-- Exercise goal --
Your task is to copy the data exactly while leaving out every picture.

-- Object state change records --
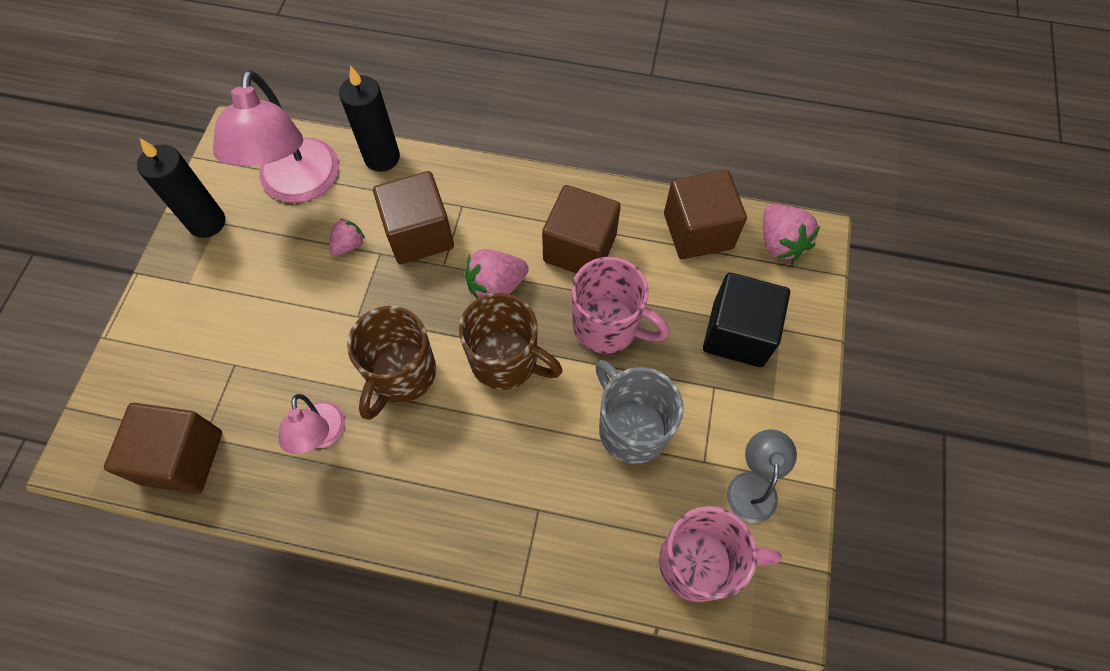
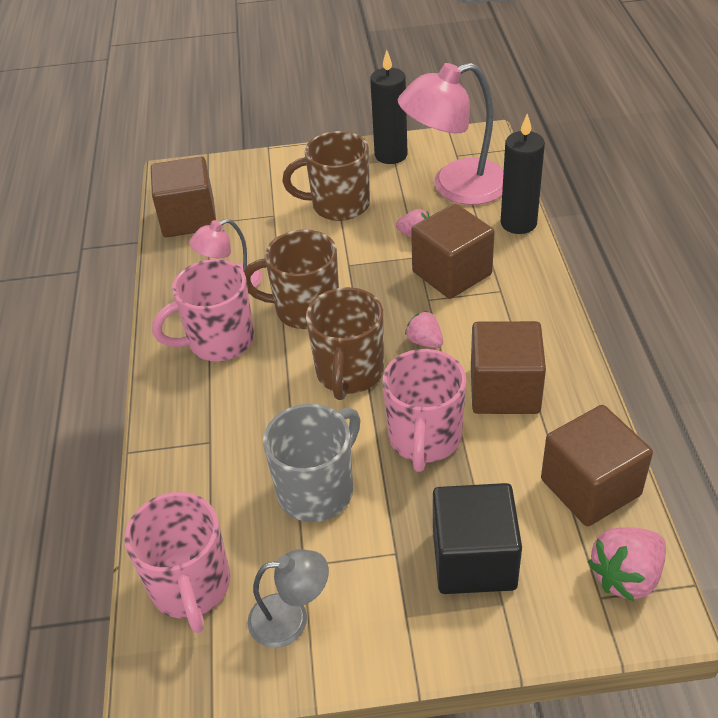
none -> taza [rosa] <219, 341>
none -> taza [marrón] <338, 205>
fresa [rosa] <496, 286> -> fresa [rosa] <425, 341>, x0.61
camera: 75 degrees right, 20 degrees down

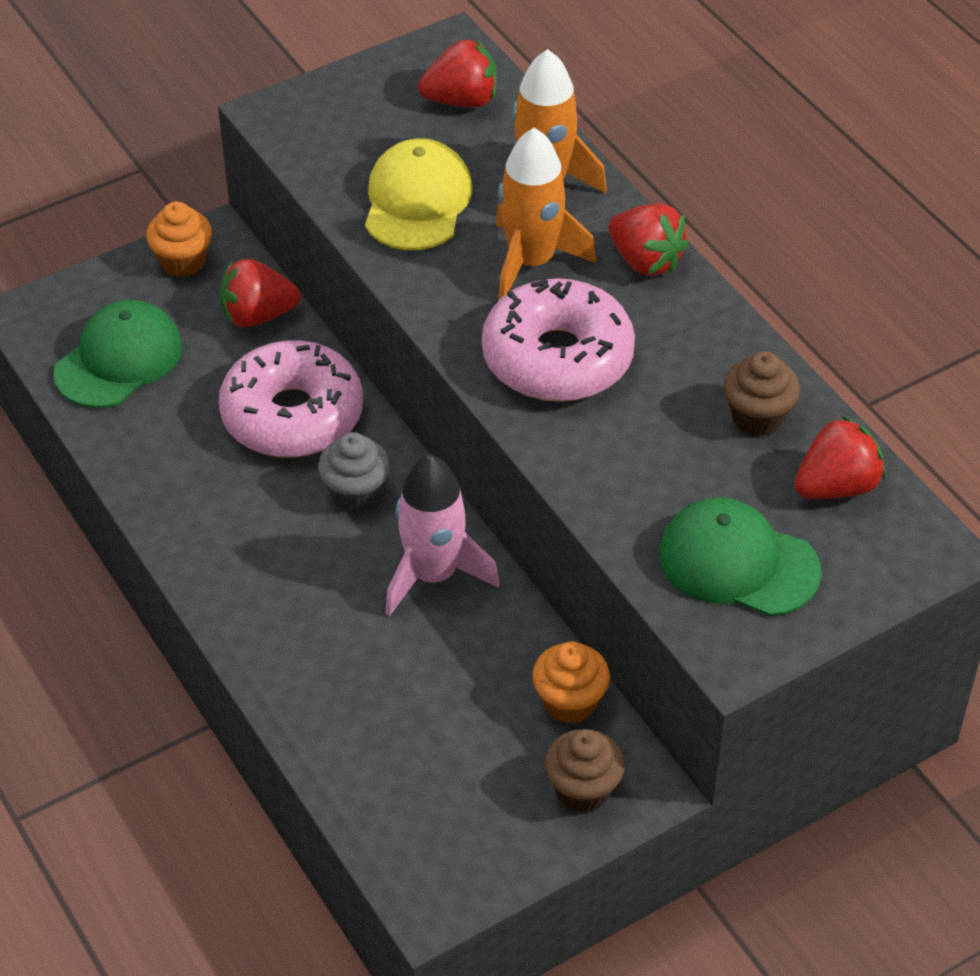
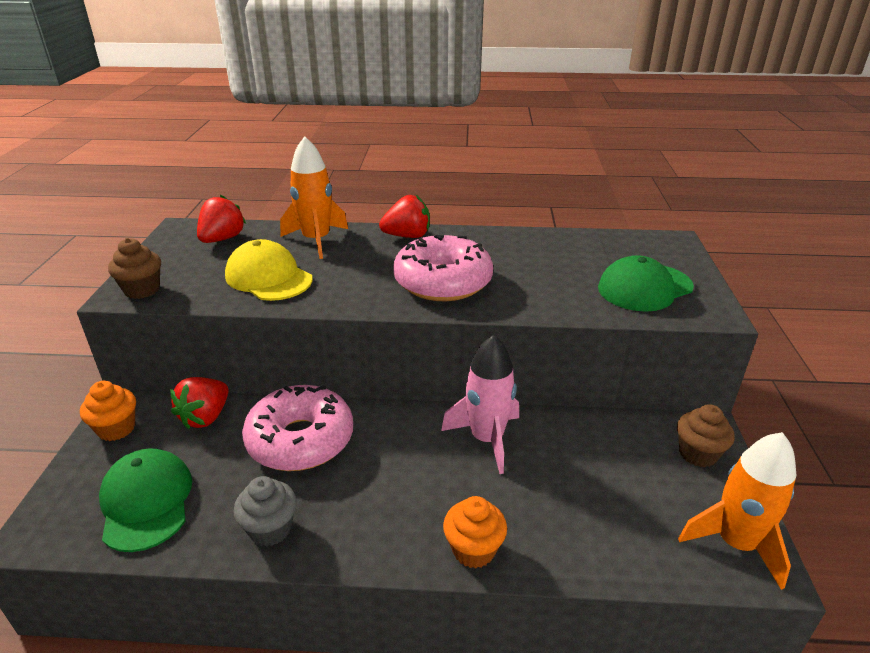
fresa [rojo] <836, 486> -> none
magdalena [gris] <355, 493> -> magdalena [gris] <270, 529>, relocated
cohete [naranja] <531, 262> -> cohete [naranja] <735, 543>, relocated
magdalena [naranja] <569, 702> -> magdalena [naranja] <473, 550>, relocated
magdalena [marrón] <757, 417> -> magdalena [marrón] <142, 290>, relocated
camera: 55 degrees left, 15 degrees down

-- Written reply --
none -> taza [rosa] <219, 341>
none -> taza [marrón] <338, 205>
fresa [rosa] <496, 286> -> fresa [rosa] <425, 341>, x0.61
camera: 75 degrees right, 20 degrees down

fresa [rojo] <836, 486> -> none
magdalena [gris] <355, 493> -> magdalena [gris] <270, 529>, relocated
cohete [naranja] <531, 262> -> cohete [naranja] <735, 543>, relocated
magdalena [naranja] <569, 702> -> magdalena [naranja] <473, 550>, relocated
magdalena [marrón] <757, 417> -> magdalena [marrón] <142, 290>, relocated
camera: 55 degrees left, 15 degrees down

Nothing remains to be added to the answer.